**** Data records
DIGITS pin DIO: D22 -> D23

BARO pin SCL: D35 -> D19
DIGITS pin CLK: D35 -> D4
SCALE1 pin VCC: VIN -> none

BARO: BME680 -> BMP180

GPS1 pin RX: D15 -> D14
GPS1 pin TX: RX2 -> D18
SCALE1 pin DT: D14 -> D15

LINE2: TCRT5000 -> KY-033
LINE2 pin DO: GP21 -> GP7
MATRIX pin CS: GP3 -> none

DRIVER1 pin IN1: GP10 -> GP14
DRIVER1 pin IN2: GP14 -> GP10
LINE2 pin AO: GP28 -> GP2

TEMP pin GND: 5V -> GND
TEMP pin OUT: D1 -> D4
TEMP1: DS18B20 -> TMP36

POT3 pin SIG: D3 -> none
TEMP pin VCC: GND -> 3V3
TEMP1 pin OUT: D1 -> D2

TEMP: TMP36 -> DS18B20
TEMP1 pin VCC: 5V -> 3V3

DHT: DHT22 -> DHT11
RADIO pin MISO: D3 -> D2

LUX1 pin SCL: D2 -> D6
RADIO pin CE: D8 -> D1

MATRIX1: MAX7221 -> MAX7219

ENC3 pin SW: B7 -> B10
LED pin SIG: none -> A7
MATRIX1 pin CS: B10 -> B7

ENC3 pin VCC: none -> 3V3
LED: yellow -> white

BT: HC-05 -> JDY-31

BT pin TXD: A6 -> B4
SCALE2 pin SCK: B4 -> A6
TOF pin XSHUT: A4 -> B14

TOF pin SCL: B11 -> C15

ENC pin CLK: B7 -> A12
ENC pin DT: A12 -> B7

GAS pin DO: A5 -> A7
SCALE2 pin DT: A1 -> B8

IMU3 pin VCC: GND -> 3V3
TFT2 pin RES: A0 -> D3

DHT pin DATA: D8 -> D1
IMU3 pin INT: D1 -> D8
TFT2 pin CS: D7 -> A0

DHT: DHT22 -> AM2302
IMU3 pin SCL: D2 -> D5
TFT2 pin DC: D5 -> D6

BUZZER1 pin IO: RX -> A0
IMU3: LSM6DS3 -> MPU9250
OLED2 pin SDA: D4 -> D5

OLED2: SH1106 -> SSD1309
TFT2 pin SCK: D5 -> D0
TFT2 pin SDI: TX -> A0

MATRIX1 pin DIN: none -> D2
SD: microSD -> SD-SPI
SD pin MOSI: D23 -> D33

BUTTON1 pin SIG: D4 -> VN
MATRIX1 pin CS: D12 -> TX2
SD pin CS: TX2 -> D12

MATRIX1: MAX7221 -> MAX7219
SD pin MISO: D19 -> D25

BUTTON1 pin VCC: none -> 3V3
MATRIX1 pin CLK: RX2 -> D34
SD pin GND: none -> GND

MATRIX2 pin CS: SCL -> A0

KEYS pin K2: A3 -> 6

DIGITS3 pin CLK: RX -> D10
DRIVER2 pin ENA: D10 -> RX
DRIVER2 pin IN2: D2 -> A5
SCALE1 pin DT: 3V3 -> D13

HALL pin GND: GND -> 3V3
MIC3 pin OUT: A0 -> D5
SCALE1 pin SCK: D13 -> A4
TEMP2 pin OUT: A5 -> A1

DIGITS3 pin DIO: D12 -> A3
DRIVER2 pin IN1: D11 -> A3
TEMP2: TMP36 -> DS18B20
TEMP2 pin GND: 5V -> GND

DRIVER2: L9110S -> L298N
********
◆ **Activity**
Reproduce, exactly as they stand in the data above, the lines from the one that holds "IMU3 pin VCC: GND -> 3V3" to the one that holds "BUTTON1 pin SIG: D4 -> VN", inclusive.

◆ **Answer for the task**
IMU3 pin VCC: GND -> 3V3
TFT2 pin RES: A0 -> D3

DHT pin DATA: D8 -> D1
IMU3 pin INT: D1 -> D8
TFT2 pin CS: D7 -> A0

DHT: DHT22 -> AM2302
IMU3 pin SCL: D2 -> D5
TFT2 pin DC: D5 -> D6

BUZZER1 pin IO: RX -> A0
IMU3: LSM6DS3 -> MPU9250
OLED2 pin SDA: D4 -> D5

OLED2: SH1106 -> SSD1309
TFT2 pin SCK: D5 -> D0
TFT2 pin SDI: TX -> A0

MATRIX1 pin DIN: none -> D2
SD: microSD -> SD-SPI
SD pin MOSI: D23 -> D33

BUTTON1 pin SIG: D4 -> VN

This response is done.